■ Directions for this task
Would you filter these records and copy every line that has the word "watering"?

***** Material to process *****

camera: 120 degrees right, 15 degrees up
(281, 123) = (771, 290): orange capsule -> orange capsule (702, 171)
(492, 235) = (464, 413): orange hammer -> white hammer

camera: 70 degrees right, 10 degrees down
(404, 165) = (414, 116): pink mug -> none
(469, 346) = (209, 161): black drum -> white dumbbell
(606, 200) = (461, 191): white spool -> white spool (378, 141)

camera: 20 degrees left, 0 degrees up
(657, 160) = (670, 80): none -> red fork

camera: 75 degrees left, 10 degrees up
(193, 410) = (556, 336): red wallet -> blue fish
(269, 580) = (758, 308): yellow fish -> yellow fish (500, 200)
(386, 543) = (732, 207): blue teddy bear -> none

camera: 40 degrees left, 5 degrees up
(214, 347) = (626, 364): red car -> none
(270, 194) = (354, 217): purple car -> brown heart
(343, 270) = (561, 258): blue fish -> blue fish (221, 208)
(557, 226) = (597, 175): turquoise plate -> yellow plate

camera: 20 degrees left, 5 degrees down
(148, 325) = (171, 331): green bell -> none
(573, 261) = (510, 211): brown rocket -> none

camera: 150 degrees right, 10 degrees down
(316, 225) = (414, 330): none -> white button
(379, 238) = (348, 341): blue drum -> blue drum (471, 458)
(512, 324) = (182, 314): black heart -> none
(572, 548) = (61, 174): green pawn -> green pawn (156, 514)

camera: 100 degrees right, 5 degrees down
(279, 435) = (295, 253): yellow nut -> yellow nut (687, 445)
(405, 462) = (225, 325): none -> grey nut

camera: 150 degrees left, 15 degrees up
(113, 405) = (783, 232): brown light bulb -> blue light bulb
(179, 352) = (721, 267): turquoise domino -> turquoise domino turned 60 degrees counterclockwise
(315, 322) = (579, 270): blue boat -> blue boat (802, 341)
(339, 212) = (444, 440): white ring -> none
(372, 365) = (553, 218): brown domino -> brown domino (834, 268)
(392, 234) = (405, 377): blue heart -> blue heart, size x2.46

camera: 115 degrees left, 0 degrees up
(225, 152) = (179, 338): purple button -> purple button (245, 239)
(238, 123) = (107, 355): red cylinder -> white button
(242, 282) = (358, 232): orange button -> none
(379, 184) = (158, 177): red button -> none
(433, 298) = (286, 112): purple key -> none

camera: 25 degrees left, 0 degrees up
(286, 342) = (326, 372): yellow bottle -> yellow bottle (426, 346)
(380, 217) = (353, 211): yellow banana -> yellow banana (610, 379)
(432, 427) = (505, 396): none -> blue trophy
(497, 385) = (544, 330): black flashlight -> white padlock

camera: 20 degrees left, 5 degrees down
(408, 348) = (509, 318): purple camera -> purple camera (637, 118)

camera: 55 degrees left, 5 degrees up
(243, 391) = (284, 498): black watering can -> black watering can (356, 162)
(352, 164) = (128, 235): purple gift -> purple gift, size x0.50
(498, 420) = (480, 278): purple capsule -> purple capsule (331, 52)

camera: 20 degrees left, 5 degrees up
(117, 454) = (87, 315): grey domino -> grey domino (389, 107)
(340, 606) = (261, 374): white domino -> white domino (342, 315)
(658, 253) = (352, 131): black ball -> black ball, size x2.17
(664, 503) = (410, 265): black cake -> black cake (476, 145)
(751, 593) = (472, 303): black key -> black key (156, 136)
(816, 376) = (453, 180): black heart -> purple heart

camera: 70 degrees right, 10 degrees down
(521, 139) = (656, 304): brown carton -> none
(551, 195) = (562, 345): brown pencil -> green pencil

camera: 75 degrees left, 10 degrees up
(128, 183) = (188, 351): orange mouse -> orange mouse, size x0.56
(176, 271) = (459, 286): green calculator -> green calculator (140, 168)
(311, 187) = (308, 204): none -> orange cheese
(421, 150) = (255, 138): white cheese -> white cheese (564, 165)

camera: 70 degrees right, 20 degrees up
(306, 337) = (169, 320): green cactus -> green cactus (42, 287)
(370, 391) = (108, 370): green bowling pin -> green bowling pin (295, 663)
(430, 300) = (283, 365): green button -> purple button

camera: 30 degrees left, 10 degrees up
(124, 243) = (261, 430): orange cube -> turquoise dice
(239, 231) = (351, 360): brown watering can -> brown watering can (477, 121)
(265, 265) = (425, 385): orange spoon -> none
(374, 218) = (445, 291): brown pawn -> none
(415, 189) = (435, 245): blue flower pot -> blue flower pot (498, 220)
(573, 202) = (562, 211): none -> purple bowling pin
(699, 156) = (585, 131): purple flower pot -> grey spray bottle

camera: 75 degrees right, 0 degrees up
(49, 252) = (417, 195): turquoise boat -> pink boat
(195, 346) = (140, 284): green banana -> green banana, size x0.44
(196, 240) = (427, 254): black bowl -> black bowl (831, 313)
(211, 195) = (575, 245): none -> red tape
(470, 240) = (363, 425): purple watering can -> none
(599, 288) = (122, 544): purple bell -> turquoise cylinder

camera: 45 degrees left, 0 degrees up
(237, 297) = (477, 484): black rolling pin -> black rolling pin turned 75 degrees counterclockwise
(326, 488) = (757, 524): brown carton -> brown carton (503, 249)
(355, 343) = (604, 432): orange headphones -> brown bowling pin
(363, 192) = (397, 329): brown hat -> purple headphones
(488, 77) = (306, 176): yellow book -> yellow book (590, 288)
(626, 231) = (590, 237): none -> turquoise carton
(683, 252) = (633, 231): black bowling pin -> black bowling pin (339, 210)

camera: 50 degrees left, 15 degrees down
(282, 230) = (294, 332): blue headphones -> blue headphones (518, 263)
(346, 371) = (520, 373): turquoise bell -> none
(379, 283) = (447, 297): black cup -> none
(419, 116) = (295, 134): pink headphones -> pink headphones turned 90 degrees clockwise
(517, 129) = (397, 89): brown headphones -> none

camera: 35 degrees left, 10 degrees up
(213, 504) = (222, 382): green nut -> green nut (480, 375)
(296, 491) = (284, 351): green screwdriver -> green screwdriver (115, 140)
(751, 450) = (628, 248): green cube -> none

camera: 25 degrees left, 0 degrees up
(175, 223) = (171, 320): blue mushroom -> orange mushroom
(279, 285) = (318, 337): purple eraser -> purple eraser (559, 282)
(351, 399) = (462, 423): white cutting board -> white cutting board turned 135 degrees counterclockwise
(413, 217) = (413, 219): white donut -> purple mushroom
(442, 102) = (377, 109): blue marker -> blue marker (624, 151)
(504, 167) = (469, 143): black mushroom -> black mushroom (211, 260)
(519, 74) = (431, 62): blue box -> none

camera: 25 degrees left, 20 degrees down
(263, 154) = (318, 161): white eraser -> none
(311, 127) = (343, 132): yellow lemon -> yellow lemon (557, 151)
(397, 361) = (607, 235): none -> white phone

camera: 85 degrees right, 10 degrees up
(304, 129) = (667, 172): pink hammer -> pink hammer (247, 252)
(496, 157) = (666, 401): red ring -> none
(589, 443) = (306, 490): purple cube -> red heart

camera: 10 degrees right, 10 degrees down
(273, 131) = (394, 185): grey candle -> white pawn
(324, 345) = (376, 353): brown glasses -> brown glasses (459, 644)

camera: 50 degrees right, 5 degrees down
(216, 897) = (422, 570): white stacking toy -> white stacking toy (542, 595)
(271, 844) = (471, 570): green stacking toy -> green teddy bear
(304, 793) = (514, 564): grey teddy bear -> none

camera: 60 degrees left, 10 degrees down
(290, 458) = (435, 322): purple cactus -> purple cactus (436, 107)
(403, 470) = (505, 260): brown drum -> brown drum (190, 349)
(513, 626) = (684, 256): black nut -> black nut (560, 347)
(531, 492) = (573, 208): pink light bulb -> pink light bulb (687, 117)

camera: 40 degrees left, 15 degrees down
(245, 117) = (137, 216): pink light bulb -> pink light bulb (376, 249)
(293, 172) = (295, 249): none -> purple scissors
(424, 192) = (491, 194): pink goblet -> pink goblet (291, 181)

*****

■ Answer below
(243, 391) = (284, 498): black watering can -> black watering can (356, 162)
(239, 231) = (351, 360): brown watering can -> brown watering can (477, 121)
(470, 240) = (363, 425): purple watering can -> none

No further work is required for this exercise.